Collected data entries:
- - -
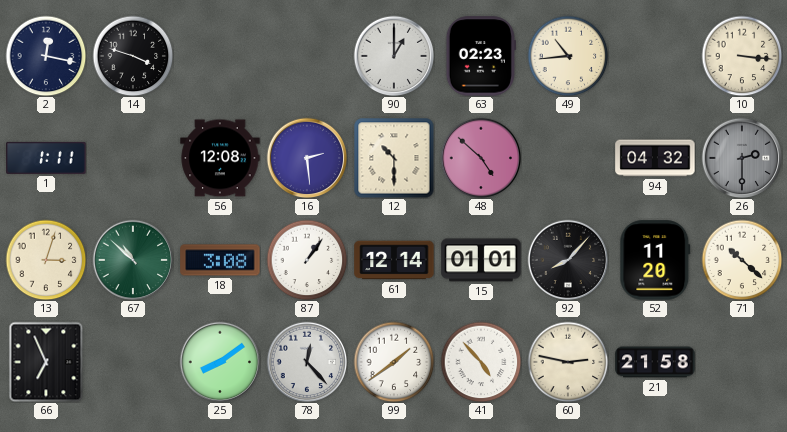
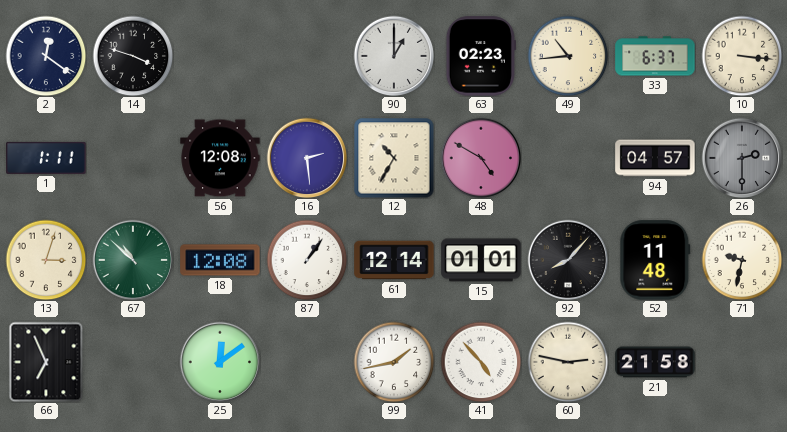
2: 12:17 -> 12:21
33: none -> 6:37
12: 10:30 -> 10:35
48: 4:52 -> 4:50
94: 04:32 -> 04:57
18: 3:08 -> 12:08
52: 11:20 -> 11:48
71: 10:22 -> 9:32
25: 8:09 -> 12:09
78: 12:23 -> none
99: 1:39 -> 1:43
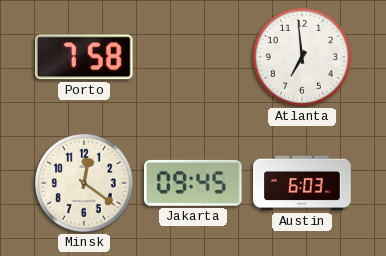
- - -
▸ Exercise directions: Present the listing above as a numbered list, dropping any blank lines and leaving out the pictures.

▸ Problem solution:
1. 2: 12:17 -> 12:21
2. 33: none -> 6:37
3. 12: 10:30 -> 10:35
4. 48: 4:52 -> 4:50
5. 94: 04:32 -> 04:57
6. 18: 3:08 -> 12:08
7. 52: 11:20 -> 11:48
8. 71: 10:22 -> 9:32
9. 25: 8:09 -> 12:09
10. 78: 12:23 -> none
11. 99: 1:39 -> 1:43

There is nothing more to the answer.